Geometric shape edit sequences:
○ ○ ○ ○
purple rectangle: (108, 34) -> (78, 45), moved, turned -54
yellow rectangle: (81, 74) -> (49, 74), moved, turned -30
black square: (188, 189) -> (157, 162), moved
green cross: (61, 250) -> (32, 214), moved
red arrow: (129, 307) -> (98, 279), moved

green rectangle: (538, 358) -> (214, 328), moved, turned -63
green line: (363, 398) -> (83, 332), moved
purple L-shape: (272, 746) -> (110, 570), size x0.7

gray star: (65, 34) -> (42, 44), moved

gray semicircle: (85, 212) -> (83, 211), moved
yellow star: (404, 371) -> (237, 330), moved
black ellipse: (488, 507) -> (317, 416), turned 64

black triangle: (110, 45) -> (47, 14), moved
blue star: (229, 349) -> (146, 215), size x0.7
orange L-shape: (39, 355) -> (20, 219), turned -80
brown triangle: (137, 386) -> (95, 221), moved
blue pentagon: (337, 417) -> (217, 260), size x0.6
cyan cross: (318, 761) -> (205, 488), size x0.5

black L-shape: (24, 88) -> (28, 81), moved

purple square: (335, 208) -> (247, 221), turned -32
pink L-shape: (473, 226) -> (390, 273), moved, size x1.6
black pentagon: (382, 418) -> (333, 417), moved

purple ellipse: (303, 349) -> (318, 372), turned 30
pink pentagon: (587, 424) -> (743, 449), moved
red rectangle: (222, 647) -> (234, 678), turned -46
○ ○ ○ ○
• Action item
Only the lines above starting with the one with "gray star: (65, 34) -> (42, 44), moved" and going through the one with "blue star: (229, 349)" are to be copied, word for word and with both ends kept.

• Solution for this problem
gray star: (65, 34) -> (42, 44), moved

gray semicircle: (85, 212) -> (83, 211), moved
yellow star: (404, 371) -> (237, 330), moved
black ellipse: (488, 507) -> (317, 416), turned 64

black triangle: (110, 45) -> (47, 14), moved
blue star: (229, 349) -> (146, 215), size x0.7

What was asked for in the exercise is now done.